==== Given records

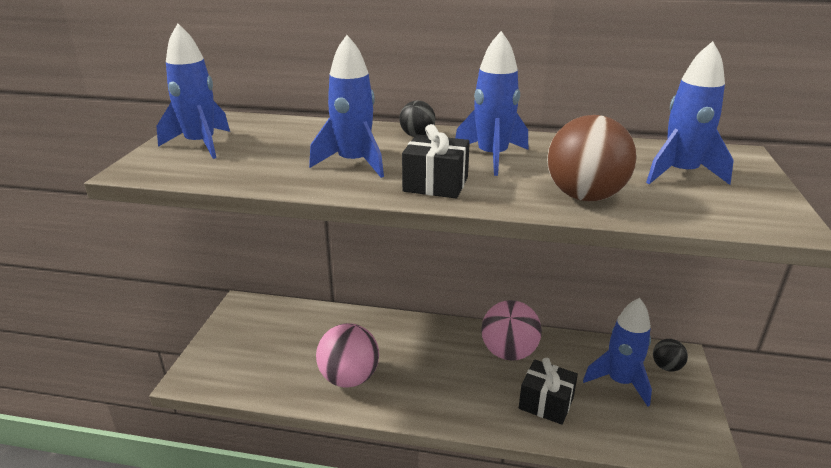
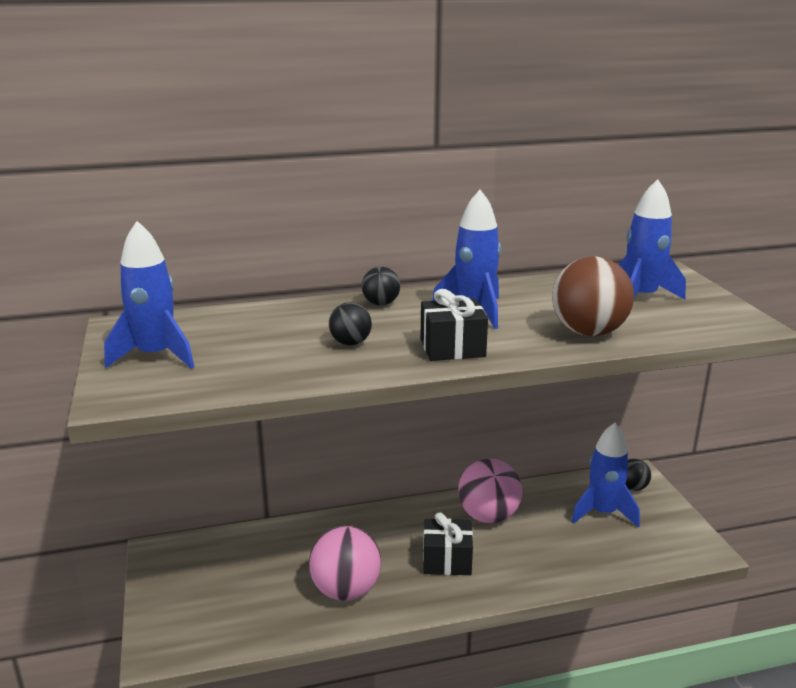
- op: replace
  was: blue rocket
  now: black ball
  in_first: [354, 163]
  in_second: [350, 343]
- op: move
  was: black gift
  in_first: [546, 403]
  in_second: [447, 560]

========

■ **Instructions for the task**
Print all the material above verbatim and omit its pictures.

■ **Answer box**
- op: replace
  was: blue rocket
  now: black ball
  in_first: [354, 163]
  in_second: [350, 343]
- op: move
  was: black gift
  in_first: [546, 403]
  in_second: [447, 560]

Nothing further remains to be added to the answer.